__WHAT TO PRODUCE__:
Without the pictures, output the lines of the material from the very first through the one that holds "recolor: Teekanne/gelb <686, 249>".

__DATASET CONTENT__:
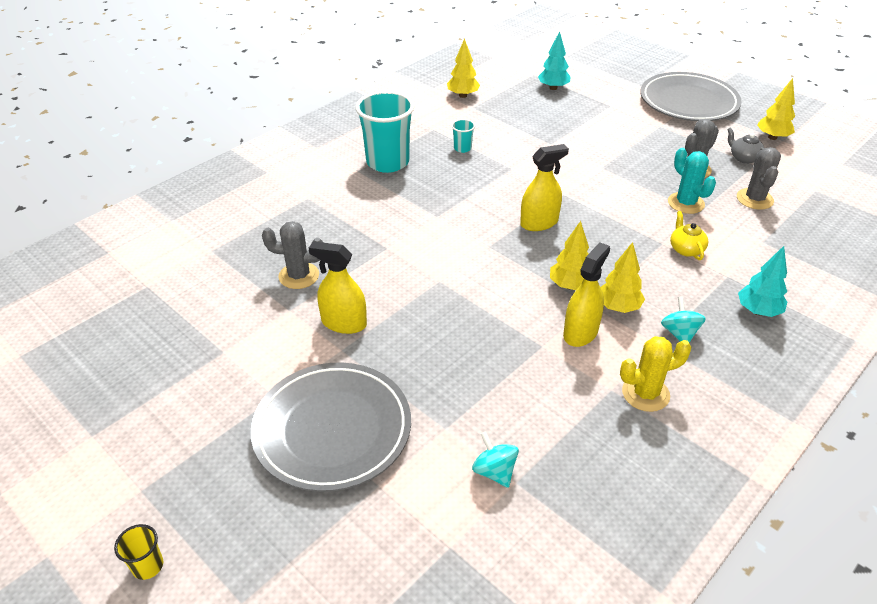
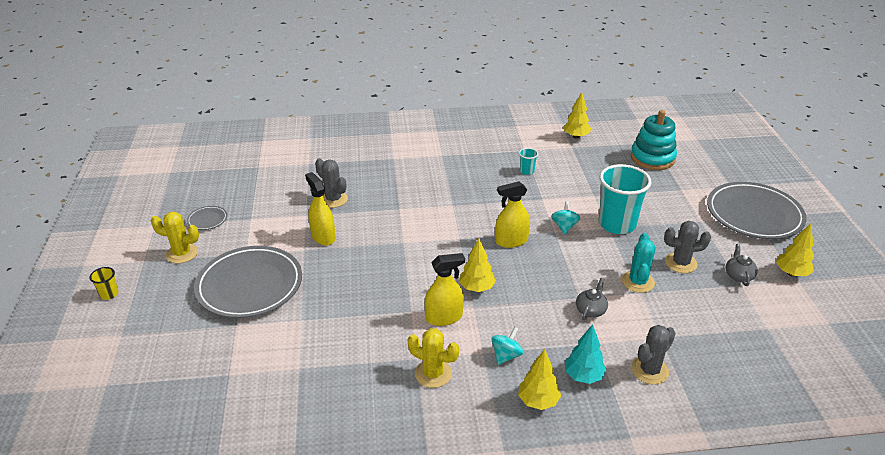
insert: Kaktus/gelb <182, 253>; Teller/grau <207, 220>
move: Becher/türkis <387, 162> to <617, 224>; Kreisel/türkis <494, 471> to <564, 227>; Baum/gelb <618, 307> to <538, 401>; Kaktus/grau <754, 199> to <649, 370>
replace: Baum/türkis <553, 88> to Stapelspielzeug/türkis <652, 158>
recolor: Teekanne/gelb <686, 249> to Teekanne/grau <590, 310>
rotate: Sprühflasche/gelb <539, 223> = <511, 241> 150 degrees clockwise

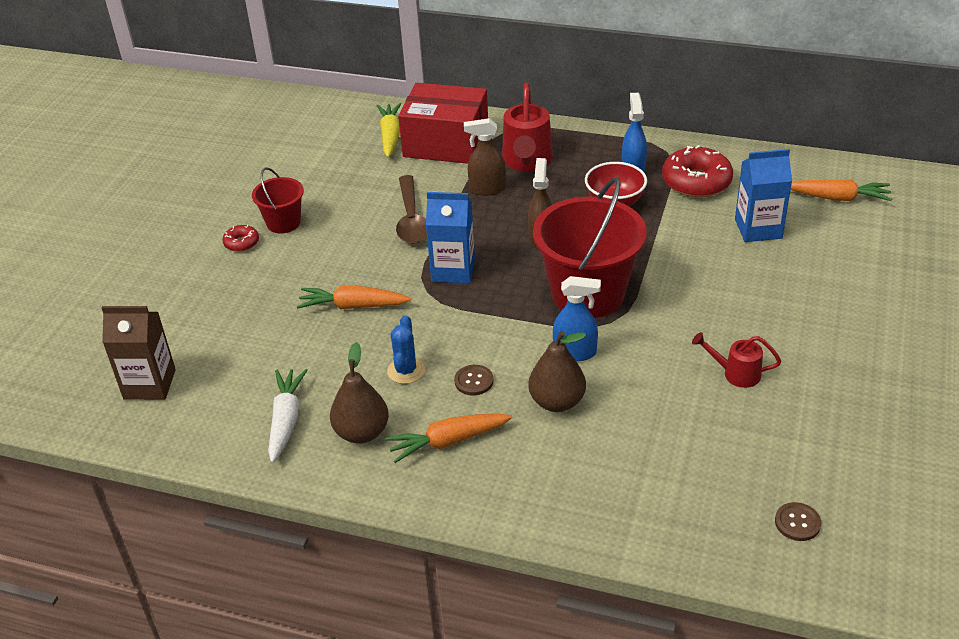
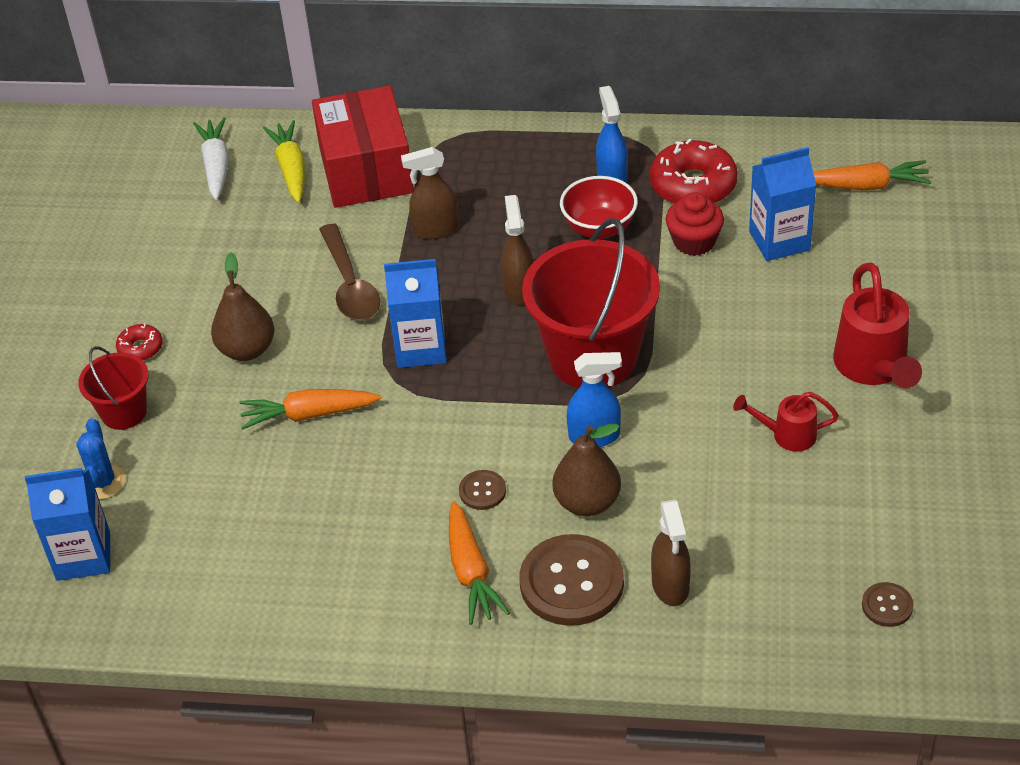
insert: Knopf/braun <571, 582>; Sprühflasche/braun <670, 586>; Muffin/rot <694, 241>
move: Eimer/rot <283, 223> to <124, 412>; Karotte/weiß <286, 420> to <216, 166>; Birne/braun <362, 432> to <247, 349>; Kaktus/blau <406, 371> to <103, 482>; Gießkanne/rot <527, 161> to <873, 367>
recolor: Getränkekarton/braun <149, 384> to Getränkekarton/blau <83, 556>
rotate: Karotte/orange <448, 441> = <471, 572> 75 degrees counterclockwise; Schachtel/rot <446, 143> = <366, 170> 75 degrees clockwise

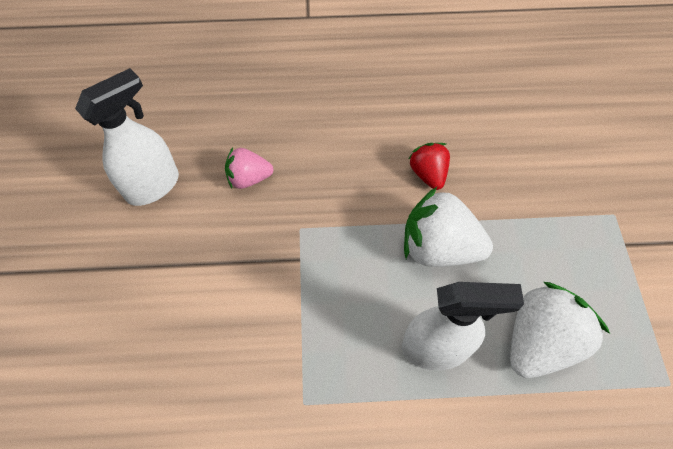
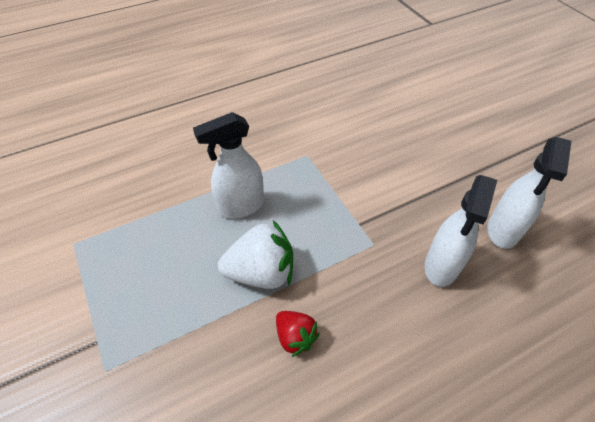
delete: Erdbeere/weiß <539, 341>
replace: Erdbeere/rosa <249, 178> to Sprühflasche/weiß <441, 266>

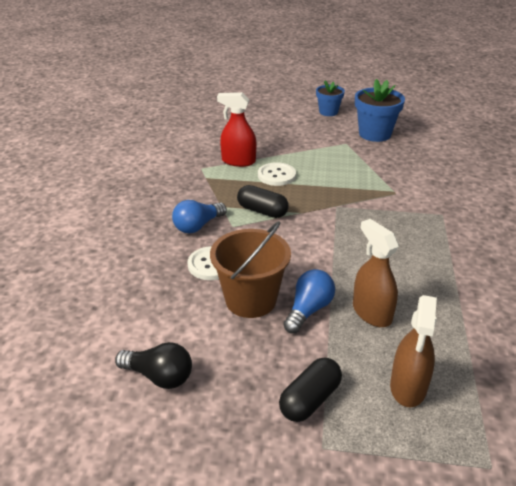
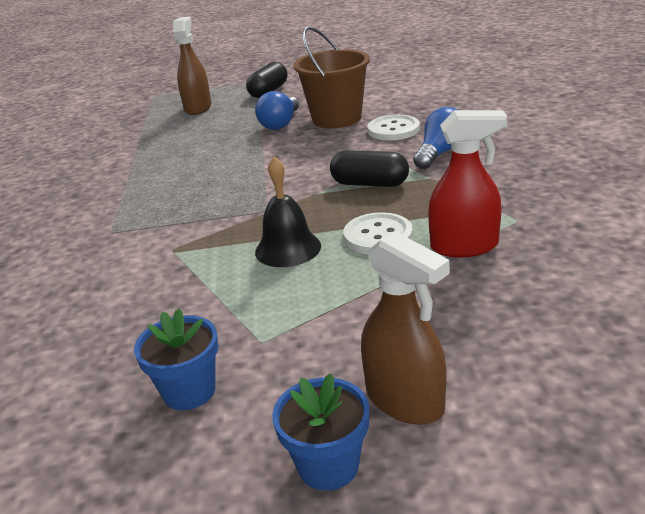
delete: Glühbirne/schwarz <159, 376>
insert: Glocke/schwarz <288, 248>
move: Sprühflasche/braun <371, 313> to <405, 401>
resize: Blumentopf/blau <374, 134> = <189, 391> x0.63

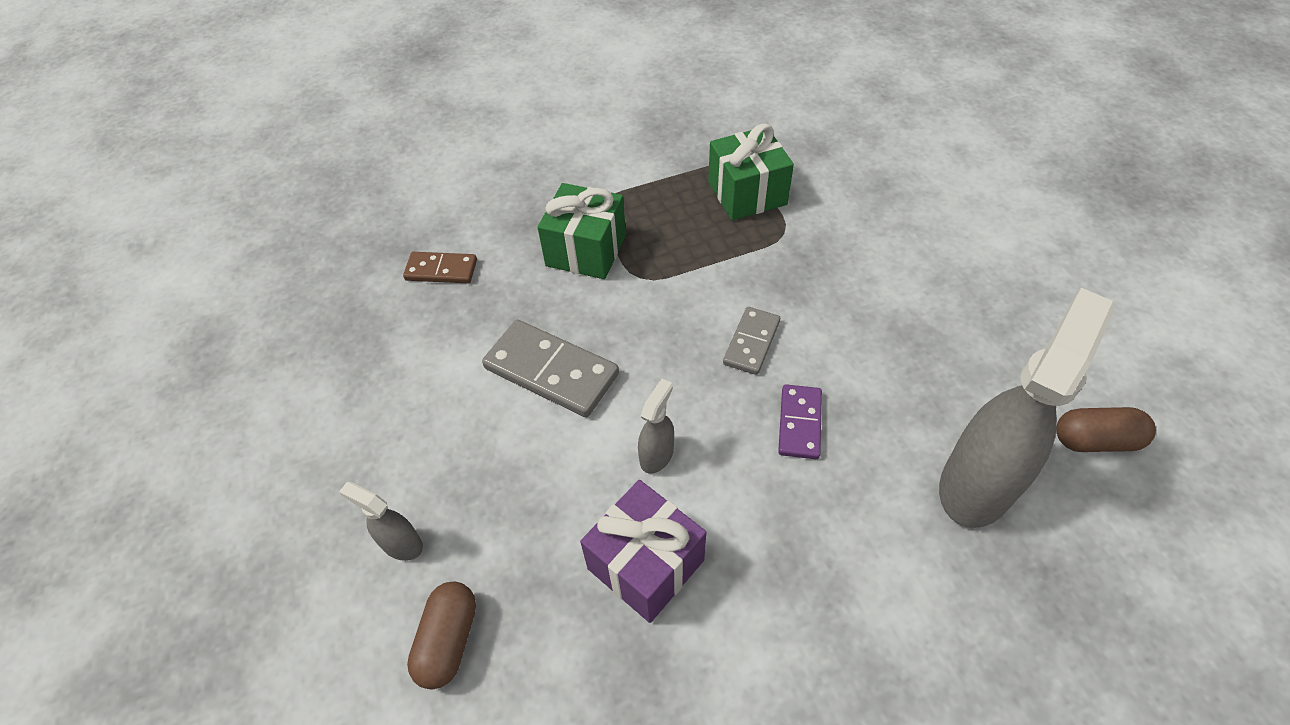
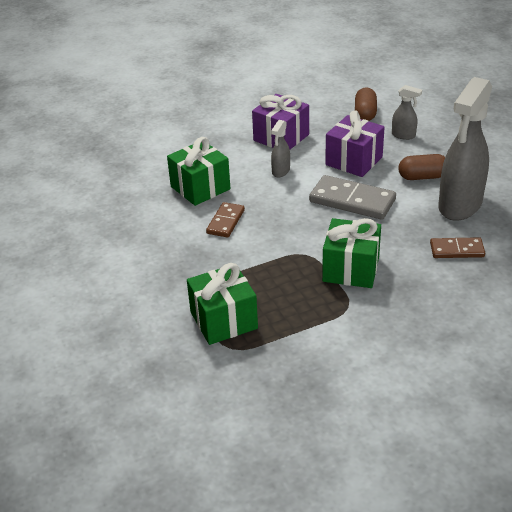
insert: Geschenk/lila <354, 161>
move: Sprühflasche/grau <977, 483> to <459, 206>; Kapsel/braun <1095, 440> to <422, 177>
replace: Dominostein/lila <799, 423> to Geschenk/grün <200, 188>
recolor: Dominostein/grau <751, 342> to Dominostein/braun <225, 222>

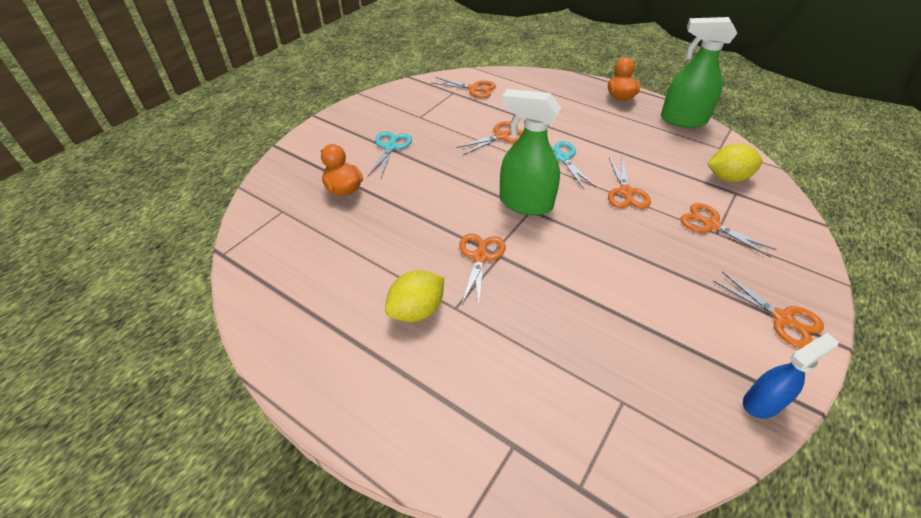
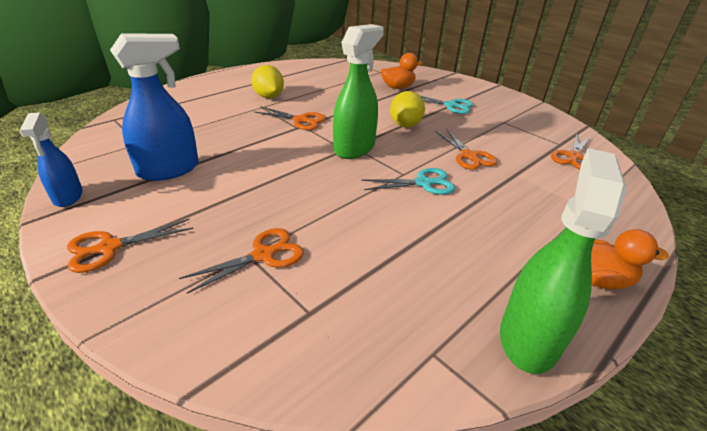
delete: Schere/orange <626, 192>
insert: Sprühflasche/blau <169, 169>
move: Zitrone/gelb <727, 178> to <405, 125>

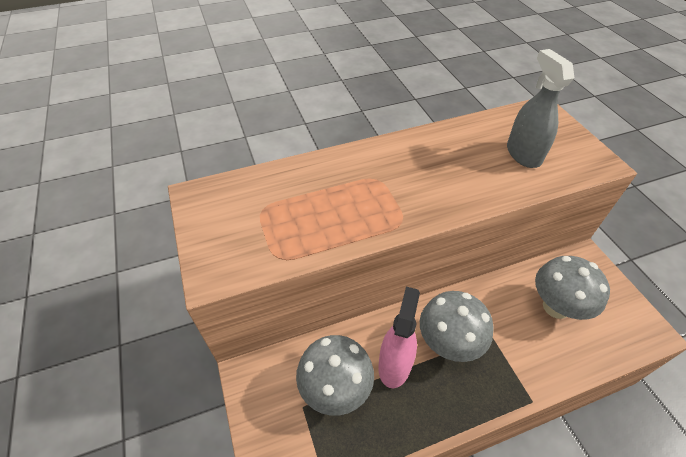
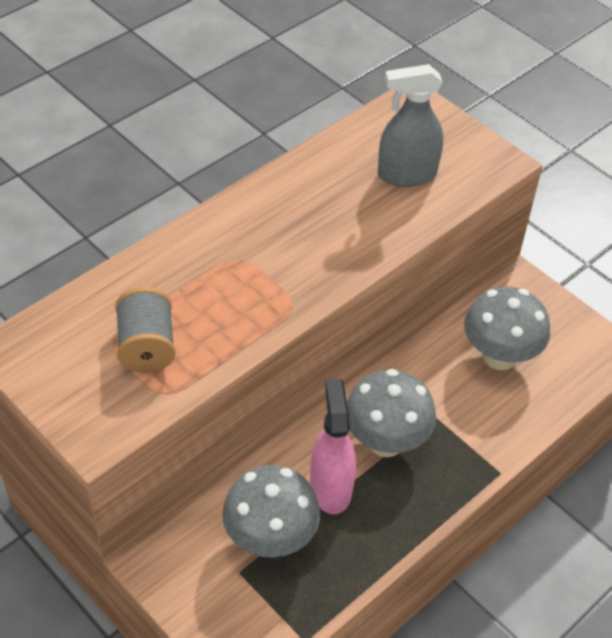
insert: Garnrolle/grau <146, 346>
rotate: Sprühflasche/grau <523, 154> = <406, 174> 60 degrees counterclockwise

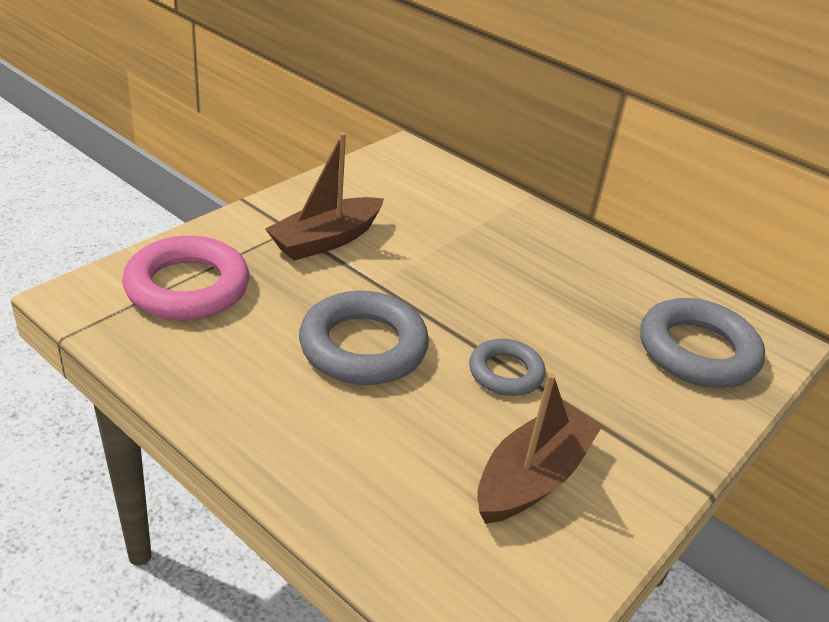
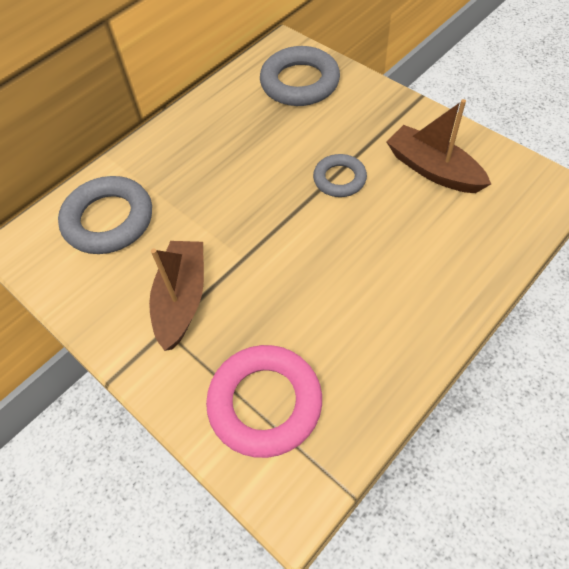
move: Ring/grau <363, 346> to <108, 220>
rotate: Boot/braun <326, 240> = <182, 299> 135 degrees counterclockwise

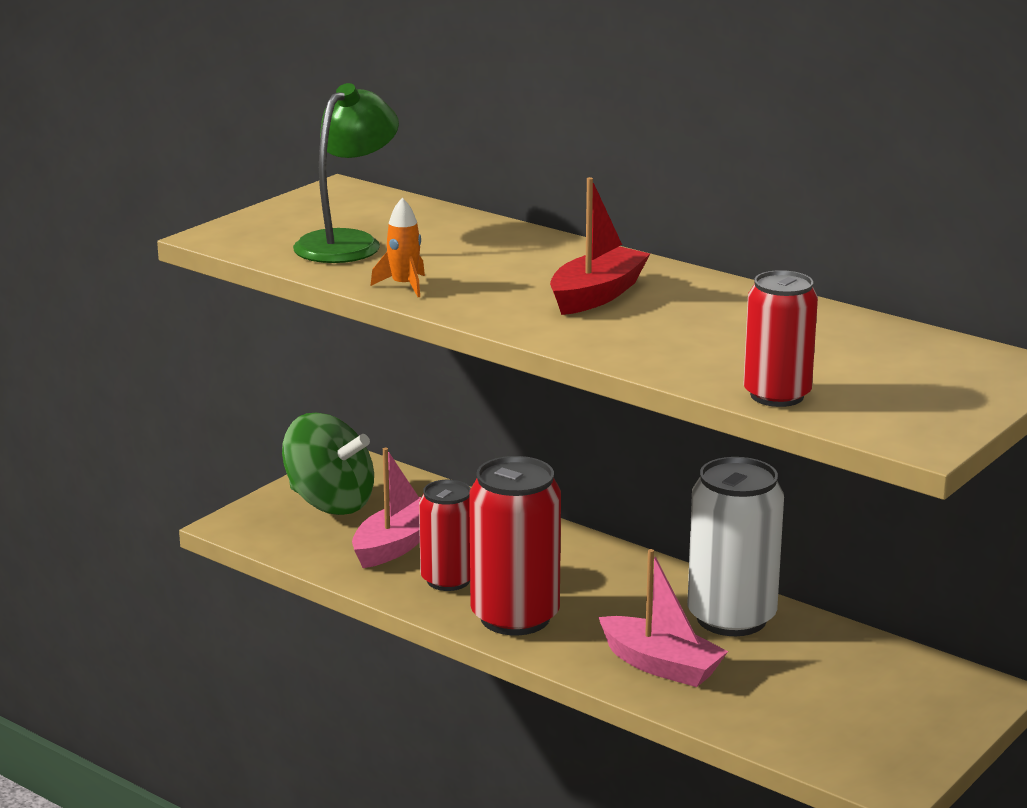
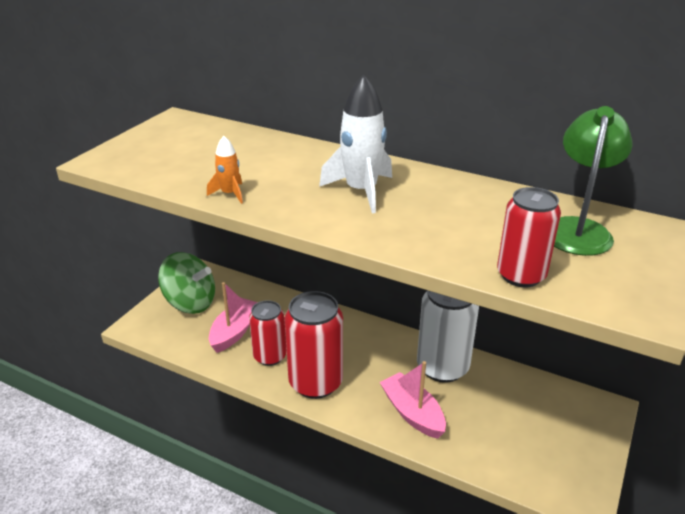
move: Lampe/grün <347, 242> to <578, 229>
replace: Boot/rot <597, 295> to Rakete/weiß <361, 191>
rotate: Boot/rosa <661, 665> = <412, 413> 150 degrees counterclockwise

__RESULT BELOW__:
insert: Kaktus/gelb <182, 253>; Teller/grau <207, 220>
move: Becher/türkis <387, 162> to <617, 224>; Kreisel/türkis <494, 471> to <564, 227>; Baum/gelb <618, 307> to <538, 401>; Kaktus/grau <754, 199> to <649, 370>
replace: Baum/türkis <553, 88> to Stapelspielzeug/türkis <652, 158>
recolor: Teekanne/gelb <686, 249> to Teekanne/grau <590, 310>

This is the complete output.